Scene edit records
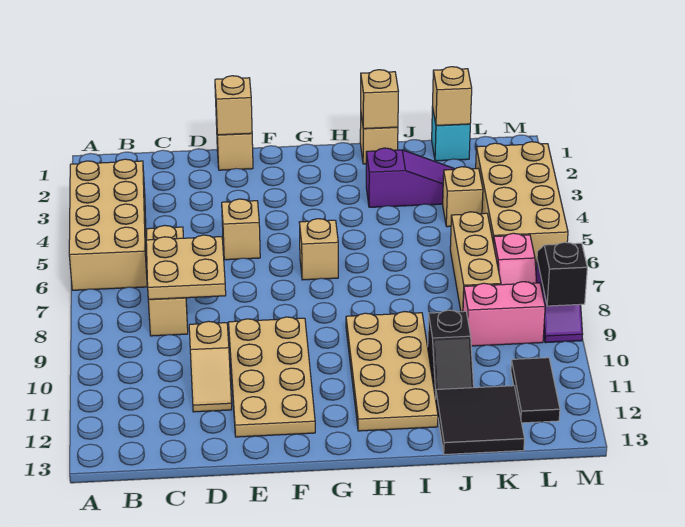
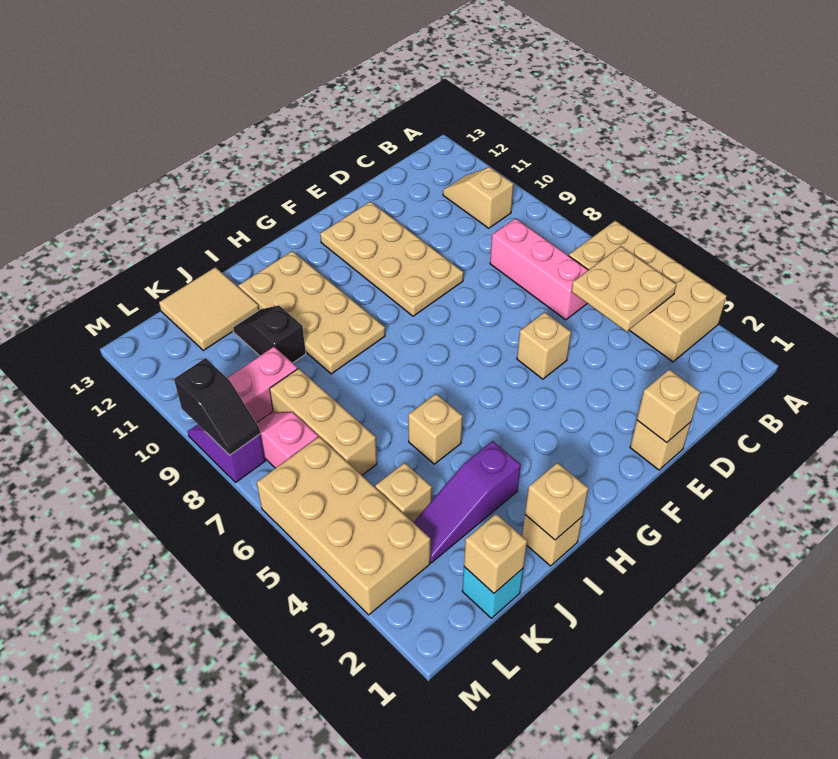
tan brick C6:C8 level 1 -> pink brick C6:C8 level 1
tan plate C7:D8 level 2 -> tan plate B4:C5 level 2
tan slope D10:D11 level 1 top 10 -> tan slope B10:B11 level 1 top 10
tan brick G6 level 1 -> tan brick I5 level 1
black tile J12:K13 level 1 -> tan tile J12:K13 level 1
black tile L11:L12 level 1 -> none

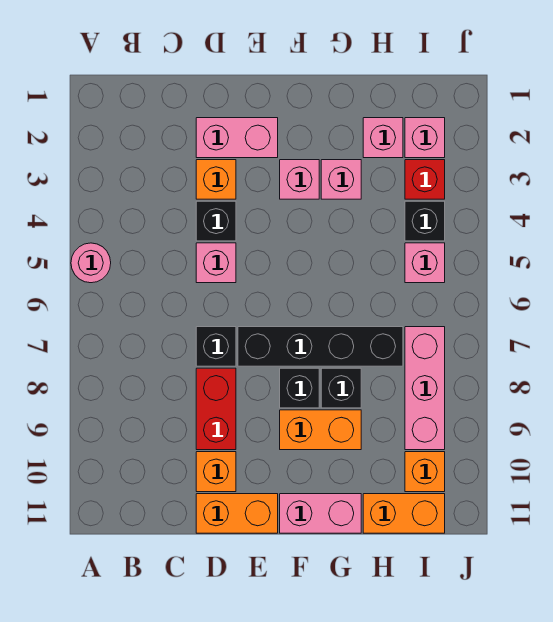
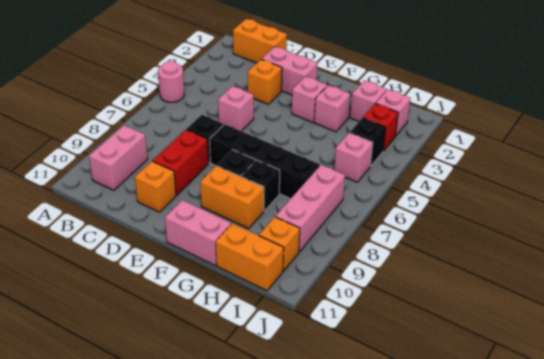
none -> pink brick B9:B10 level 1
black brick D4 level 1 -> none
orange brick D11:E11 level 1 -> orange brick B1:C1 level 1

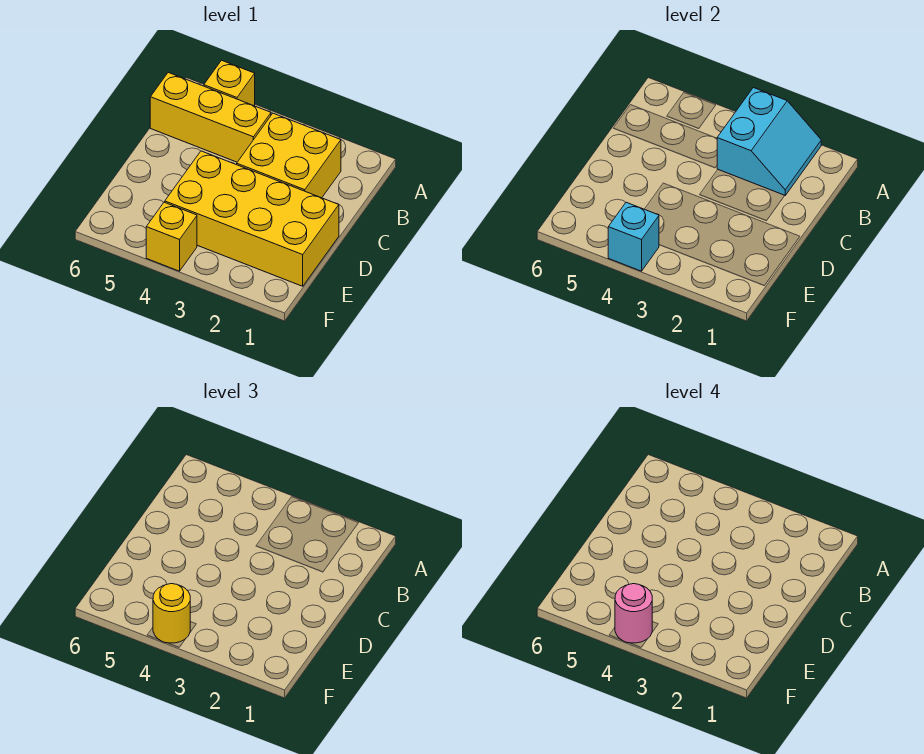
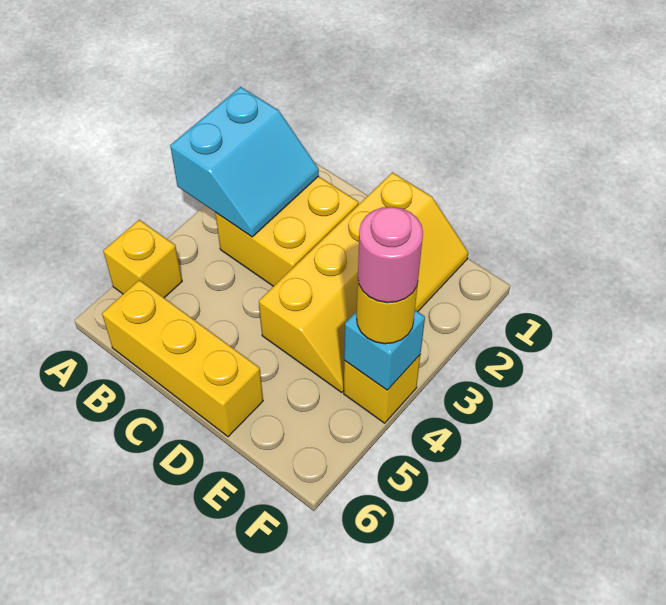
cyan slope A2:B3 level 2 top 3 -> cyan slope A2:B3 level 2 top A
yellow brick B4:B6 level 1 -> yellow brick B6:D6 level 1
yellow brick D1:E4 level 1 -> yellow slope D1:E4 level 1 top D

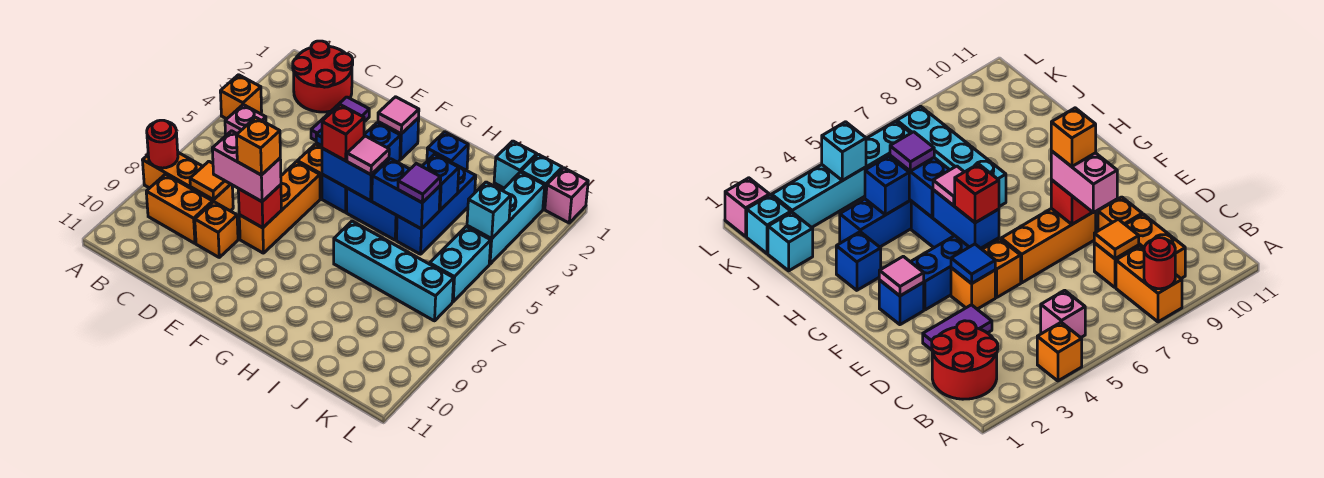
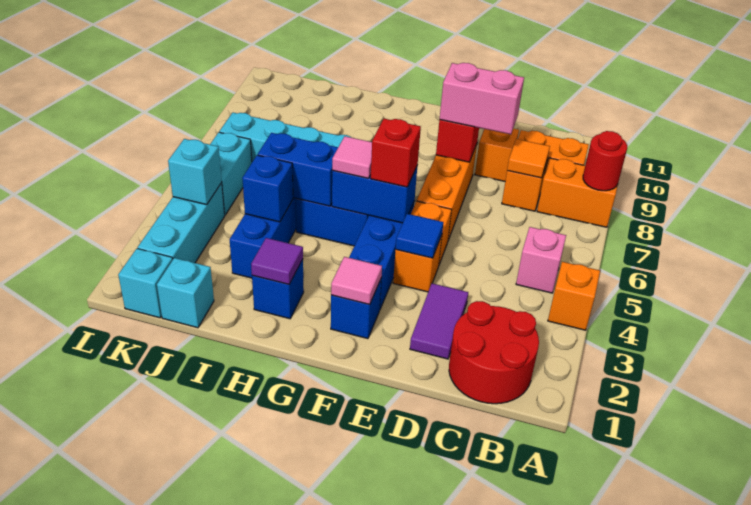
orange brick E8 level 4 -> none
purple tile I5 level 3 -> purple tile H2 level 2
pink brick L1 level 1 -> none

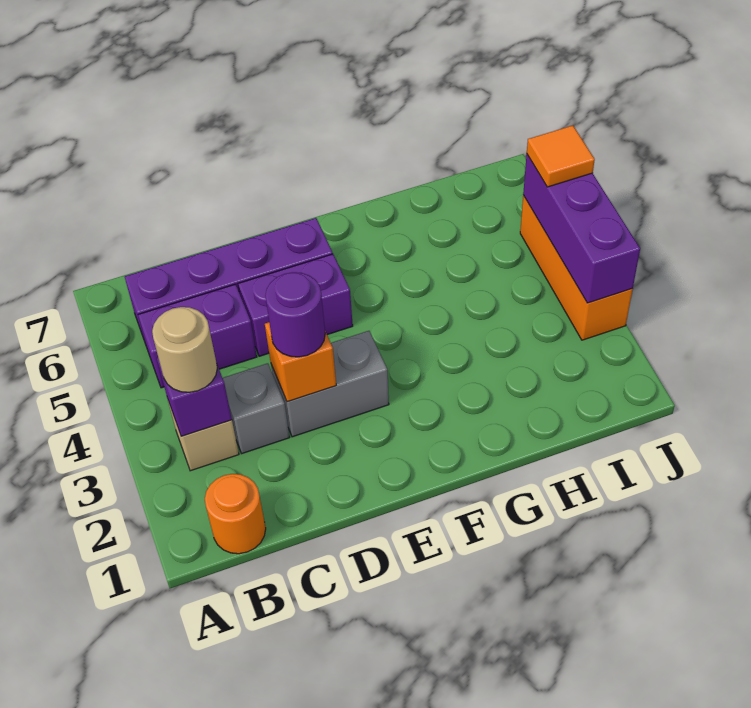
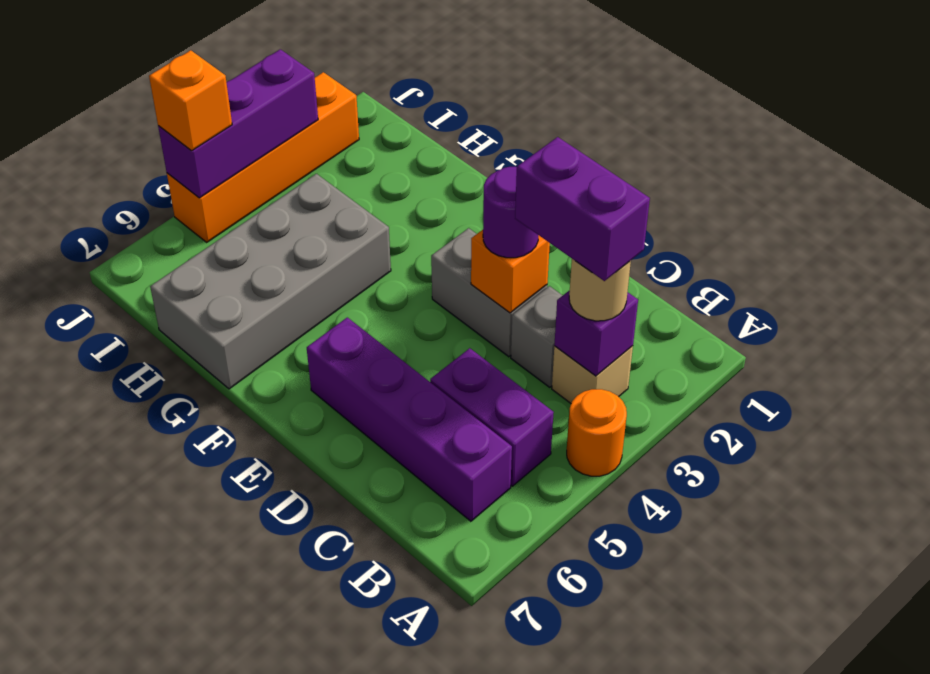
orange round brick B1 level 1 -> orange round brick A4 level 1
purple brick D5:E5 level 1 -> purple brick B3:C3 level 4
none -> grey brick G4:H7 level 1
orange brick J3:J5 level 1 -> orange brick J2:J5 level 1
orange tile J5 level 3 -> orange brick J5 level 3

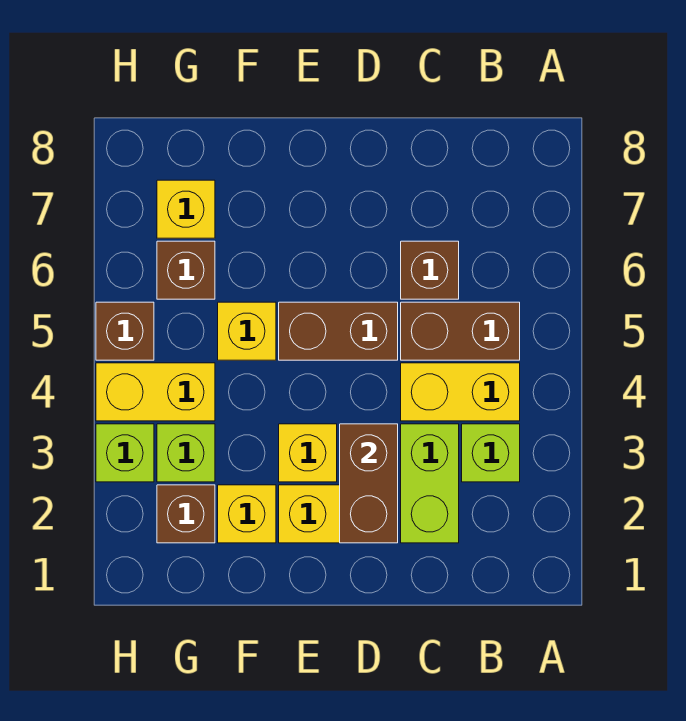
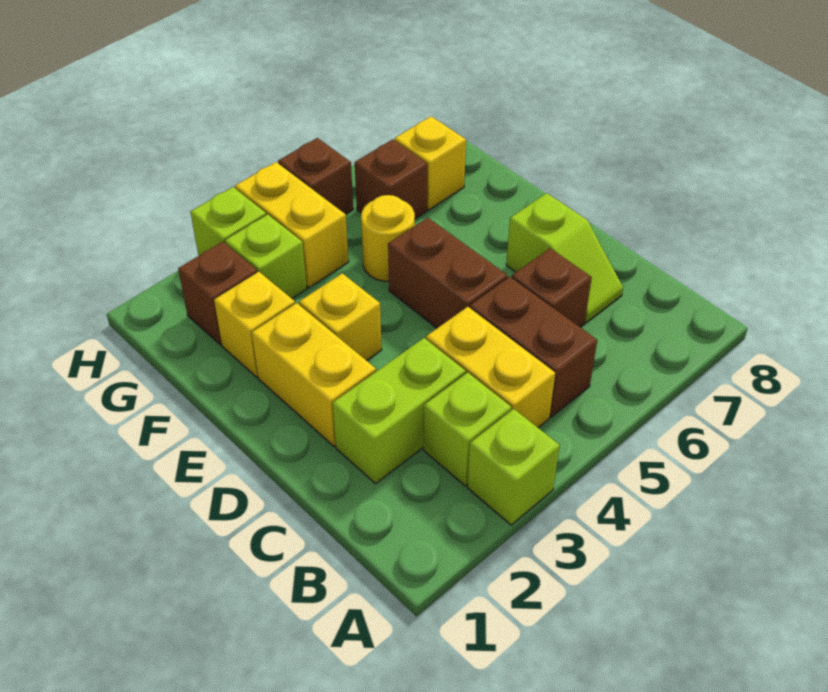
none -> lime brick A3 level 1
none -> lime slope C7:D7 level 1 top D
brown brick D2:D3 level 2 -> none
yellow brick F5 level 1 -> yellow round brick F5 level 1

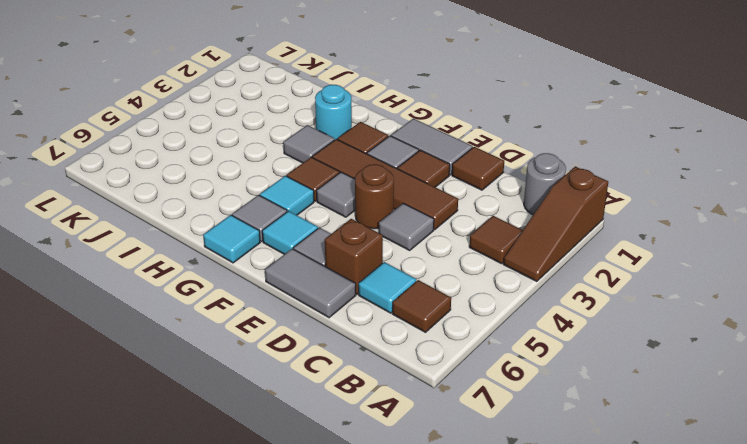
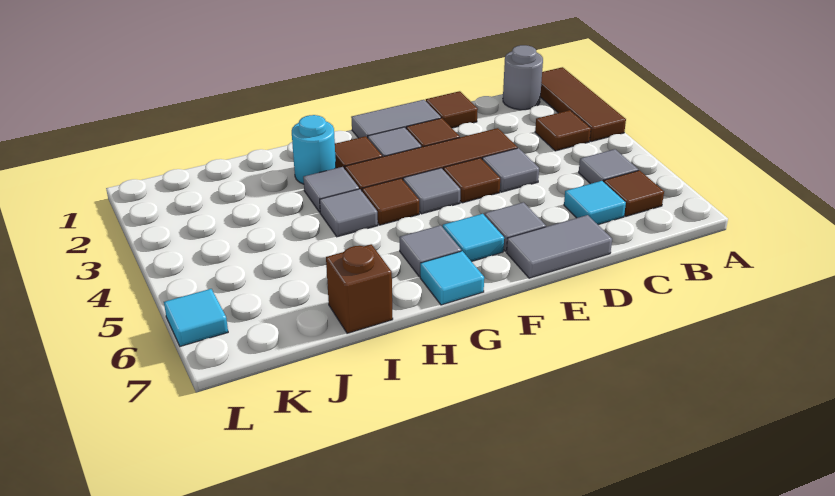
brown slope A1:A3 level 1 top 1 -> brown tile A1:A3 level 1
none -> grey tile B5 level 1
brown brick D6 level 1 -> brown brick I7 level 1
brown round brick E4 level 1 -> brown tile E4 level 1
cyan tile G5 level 1 -> cyan tile L6 level 1
none -> grey tile H4 level 1

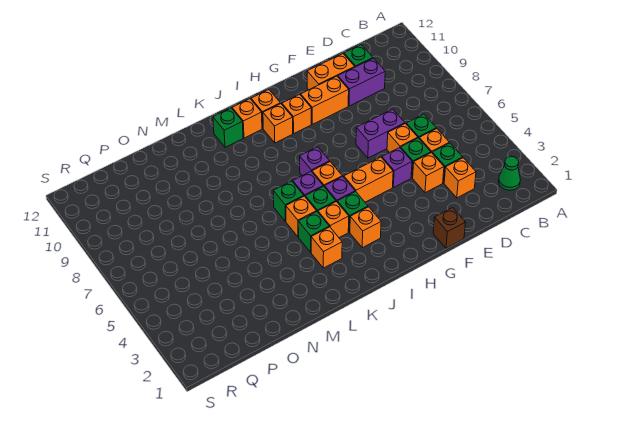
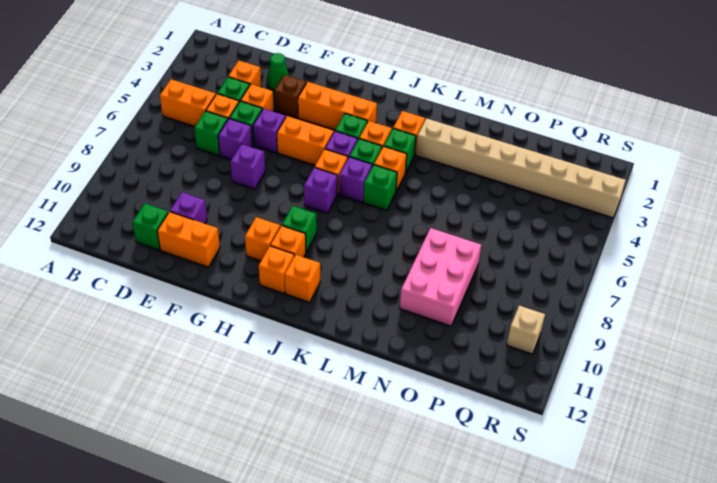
green cone B2 level 1 -> green cone E2 level 1
purple brick D10:E10 level 1 -> purple brick E10 level 1
orange brick E6 level 1 -> purple brick E6 level 1
purple brick E7:F7 level 1 -> purple brick F7 level 1
brown brick F1 level 1 -> brown brick F3 level 1
orange brick F10:G10 level 1 -> orange brick B5:C5 level 1
orange brick I3 level 1 -> orange brick G3:I3 level 1
green brick K11 level 1 -> green brick I9 level 1
none -> tan brick L3:S3 level 1
none -> pink brick N8:O10 level 1
none -> tan brick R10 level 1

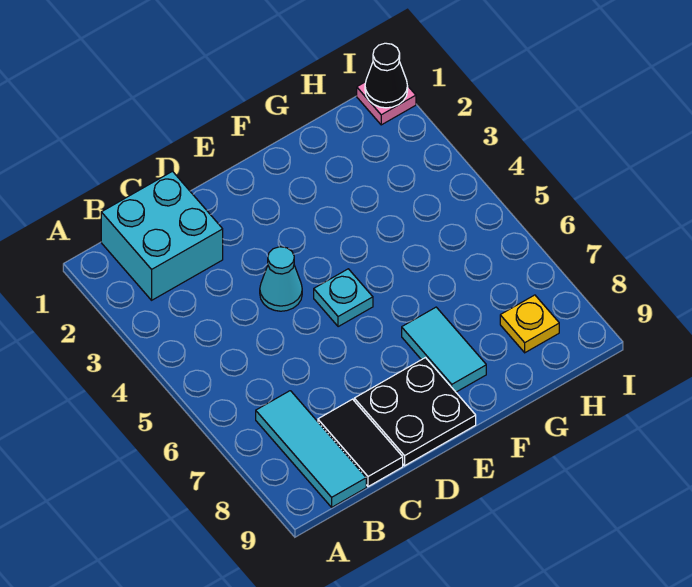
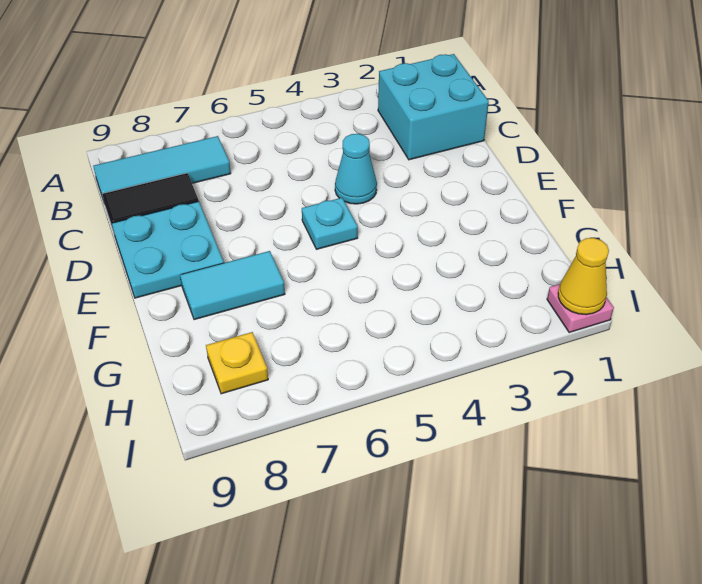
black plate D8:E9 level 1 -> cyan plate D8:E9 level 1
black cone I1 level 2 -> yellow cone I1 level 2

• **What the task asks**:
Pull out every line of the records that includes the string "cone".

• **Written answer**:
green cone B2 level 1 -> green cone E2 level 1
black cone I1 level 2 -> yellow cone I1 level 2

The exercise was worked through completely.